◆ Exercise brief
For the records below, print the lines from the line with "(712, 144) = (339, 327): green" through the line with "camera: 85 degrees right, 5 degrees down" exactly as written; include both end lines and exclude the rest.

(Scene difference descriptions)

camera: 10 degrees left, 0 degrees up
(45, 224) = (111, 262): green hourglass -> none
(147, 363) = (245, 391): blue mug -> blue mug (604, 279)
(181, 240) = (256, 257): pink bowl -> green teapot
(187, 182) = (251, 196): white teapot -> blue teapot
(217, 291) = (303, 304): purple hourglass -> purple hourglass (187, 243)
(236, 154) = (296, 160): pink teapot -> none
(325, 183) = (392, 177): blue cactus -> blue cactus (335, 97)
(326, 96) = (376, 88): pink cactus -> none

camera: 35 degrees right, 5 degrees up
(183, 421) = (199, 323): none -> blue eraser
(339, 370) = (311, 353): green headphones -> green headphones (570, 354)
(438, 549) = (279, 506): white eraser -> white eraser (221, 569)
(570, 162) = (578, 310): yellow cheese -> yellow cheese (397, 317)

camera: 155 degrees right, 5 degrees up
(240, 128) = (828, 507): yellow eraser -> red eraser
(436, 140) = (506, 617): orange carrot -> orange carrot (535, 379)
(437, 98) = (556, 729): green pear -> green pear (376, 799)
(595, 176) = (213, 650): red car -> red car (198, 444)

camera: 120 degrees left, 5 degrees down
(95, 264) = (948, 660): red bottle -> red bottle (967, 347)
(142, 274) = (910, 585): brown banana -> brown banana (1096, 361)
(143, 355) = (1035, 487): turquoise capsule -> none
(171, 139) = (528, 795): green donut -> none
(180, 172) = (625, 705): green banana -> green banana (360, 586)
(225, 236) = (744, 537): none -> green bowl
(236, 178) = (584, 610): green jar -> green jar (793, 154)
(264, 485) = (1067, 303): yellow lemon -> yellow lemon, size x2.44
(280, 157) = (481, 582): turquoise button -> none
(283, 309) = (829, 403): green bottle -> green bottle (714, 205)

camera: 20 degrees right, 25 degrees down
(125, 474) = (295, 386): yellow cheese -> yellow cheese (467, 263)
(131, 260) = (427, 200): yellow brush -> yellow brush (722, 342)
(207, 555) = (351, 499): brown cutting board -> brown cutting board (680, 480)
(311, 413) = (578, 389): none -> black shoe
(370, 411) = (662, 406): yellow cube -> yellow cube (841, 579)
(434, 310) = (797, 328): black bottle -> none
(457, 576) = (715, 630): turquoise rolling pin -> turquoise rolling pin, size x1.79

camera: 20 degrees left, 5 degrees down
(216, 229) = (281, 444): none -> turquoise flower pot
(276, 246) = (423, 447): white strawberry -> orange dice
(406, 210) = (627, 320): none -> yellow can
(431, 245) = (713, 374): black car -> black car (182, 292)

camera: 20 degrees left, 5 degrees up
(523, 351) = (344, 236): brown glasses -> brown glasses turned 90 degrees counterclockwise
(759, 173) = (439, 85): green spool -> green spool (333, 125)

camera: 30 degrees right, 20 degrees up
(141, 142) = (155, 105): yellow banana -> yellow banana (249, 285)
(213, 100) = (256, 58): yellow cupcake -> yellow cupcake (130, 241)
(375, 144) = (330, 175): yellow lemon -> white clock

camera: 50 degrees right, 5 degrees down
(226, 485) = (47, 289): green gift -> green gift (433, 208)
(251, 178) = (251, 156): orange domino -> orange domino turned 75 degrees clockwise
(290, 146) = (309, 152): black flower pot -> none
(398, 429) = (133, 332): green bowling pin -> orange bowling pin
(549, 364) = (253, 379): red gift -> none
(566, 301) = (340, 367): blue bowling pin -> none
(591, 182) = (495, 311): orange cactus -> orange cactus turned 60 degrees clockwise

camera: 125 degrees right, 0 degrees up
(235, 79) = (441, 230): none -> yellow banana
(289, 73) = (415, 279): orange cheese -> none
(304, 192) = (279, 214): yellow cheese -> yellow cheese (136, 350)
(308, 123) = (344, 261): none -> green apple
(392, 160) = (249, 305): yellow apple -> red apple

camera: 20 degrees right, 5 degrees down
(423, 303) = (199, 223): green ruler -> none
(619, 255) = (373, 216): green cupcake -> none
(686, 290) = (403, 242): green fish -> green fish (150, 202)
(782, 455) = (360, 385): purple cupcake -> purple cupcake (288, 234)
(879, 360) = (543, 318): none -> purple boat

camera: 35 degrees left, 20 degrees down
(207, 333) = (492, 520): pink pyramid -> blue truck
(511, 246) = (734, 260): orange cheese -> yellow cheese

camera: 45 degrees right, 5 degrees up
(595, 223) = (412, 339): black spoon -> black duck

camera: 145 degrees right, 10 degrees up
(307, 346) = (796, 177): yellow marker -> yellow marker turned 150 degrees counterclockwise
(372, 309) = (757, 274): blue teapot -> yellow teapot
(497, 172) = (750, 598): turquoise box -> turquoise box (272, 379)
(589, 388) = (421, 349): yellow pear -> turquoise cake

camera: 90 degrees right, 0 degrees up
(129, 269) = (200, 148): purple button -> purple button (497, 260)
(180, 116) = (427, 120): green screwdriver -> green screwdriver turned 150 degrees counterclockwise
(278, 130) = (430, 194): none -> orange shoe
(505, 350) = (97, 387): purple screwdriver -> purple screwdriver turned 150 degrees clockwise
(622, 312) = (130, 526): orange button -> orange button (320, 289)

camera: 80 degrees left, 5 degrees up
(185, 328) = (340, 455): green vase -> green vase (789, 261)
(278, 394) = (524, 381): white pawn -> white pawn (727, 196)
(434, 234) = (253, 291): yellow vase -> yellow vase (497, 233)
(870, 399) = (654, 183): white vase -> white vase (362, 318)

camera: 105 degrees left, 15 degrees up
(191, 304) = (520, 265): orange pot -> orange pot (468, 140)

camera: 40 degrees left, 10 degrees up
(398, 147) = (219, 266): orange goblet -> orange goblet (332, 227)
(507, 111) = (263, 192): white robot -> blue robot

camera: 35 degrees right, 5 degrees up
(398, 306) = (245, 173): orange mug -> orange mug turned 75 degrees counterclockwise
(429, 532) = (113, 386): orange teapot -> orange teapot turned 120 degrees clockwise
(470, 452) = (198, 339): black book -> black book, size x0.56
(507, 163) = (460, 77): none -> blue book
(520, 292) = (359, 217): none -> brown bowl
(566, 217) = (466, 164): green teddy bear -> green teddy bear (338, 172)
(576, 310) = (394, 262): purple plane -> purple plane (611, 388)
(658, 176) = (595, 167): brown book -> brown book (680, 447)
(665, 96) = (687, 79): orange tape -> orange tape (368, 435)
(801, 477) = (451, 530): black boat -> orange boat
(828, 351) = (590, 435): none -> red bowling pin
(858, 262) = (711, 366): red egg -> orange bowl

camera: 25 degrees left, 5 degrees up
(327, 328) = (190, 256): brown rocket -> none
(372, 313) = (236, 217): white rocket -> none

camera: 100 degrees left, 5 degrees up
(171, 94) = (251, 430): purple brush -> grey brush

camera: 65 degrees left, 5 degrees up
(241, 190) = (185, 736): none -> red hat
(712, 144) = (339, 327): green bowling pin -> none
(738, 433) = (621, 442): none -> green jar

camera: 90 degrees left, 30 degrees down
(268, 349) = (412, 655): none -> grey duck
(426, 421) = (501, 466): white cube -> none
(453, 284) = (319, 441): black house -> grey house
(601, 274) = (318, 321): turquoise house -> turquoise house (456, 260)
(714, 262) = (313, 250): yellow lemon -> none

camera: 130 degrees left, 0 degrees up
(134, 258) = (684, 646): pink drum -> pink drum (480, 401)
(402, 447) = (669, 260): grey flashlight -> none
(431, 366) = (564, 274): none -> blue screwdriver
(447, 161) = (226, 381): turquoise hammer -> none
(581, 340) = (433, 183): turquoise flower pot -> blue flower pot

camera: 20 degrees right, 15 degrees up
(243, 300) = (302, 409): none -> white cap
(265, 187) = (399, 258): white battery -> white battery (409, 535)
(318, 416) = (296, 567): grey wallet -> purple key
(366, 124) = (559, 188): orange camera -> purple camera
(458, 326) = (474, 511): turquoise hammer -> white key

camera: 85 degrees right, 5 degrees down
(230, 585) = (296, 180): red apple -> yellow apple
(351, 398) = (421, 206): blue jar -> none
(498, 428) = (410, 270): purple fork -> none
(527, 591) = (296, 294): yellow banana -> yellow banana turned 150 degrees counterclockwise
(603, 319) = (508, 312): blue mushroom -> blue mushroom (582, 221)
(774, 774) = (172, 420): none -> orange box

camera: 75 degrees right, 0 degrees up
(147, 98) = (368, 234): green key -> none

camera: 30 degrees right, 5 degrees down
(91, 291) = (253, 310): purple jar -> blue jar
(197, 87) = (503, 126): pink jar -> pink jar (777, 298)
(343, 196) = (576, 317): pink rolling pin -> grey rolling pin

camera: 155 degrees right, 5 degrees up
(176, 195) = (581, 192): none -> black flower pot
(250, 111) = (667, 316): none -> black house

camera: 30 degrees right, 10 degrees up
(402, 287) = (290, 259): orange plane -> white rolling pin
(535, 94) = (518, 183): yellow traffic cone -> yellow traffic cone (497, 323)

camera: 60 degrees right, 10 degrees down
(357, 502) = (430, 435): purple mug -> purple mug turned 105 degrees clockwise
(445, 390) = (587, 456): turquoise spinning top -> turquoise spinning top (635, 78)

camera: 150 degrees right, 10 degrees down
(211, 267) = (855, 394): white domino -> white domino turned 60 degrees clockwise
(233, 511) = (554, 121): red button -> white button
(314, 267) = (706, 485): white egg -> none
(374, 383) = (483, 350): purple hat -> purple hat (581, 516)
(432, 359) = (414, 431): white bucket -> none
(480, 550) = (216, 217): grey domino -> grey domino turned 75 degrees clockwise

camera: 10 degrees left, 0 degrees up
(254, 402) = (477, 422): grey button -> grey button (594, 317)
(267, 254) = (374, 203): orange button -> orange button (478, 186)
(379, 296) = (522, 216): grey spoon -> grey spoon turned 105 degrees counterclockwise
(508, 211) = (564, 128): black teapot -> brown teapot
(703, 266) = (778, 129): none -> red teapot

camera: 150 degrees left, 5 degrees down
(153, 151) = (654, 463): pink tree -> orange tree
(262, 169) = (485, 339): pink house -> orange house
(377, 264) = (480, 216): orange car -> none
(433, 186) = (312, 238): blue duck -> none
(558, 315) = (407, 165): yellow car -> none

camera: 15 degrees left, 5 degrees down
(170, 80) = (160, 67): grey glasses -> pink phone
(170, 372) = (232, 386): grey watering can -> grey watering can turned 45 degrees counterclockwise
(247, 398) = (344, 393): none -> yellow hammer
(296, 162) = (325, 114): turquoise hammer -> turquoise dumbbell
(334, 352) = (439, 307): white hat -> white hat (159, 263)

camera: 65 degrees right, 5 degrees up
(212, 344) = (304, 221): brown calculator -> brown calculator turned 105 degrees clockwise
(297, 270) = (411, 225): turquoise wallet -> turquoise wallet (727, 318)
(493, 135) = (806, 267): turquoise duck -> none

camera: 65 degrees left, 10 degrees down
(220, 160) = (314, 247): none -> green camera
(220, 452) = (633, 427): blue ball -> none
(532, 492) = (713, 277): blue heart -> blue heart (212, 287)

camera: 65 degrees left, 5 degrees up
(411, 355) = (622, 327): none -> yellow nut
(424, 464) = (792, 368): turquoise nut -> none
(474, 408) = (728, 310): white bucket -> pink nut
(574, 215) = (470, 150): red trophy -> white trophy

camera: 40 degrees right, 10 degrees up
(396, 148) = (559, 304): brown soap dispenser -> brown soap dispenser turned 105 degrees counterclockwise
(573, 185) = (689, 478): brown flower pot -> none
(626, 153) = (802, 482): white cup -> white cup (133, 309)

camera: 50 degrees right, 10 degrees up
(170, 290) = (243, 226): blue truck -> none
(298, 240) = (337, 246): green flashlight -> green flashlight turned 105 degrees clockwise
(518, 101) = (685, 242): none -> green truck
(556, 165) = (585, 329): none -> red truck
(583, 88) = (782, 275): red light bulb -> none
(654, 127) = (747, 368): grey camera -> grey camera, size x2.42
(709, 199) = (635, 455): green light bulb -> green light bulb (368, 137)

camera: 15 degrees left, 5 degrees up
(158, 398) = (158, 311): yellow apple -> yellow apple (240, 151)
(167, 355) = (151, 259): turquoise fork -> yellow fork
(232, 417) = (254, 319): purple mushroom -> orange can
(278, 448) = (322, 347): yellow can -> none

◆ Task response
(712, 144) = (339, 327): green bowling pin -> none
(738, 433) = (621, 442): none -> green jar

camera: 90 degrees left, 30 degrees down
(268, 349) = (412, 655): none -> grey duck
(426, 421) = (501, 466): white cube -> none
(453, 284) = (319, 441): black house -> grey house
(601, 274) = (318, 321): turquoise house -> turquoise house (456, 260)
(714, 262) = (313, 250): yellow lemon -> none

camera: 130 degrees left, 0 degrees up
(134, 258) = (684, 646): pink drum -> pink drum (480, 401)
(402, 447) = (669, 260): grey flashlight -> none
(431, 366) = (564, 274): none -> blue screwdriver
(447, 161) = (226, 381): turquoise hammer -> none
(581, 340) = (433, 183): turquoise flower pot -> blue flower pot

camera: 20 degrees right, 15 degrees up
(243, 300) = (302, 409): none -> white cap
(265, 187) = (399, 258): white battery -> white battery (409, 535)
(318, 416) = (296, 567): grey wallet -> purple key
(366, 124) = (559, 188): orange camera -> purple camera
(458, 326) = (474, 511): turquoise hammer -> white key

camera: 85 degrees right, 5 degrees down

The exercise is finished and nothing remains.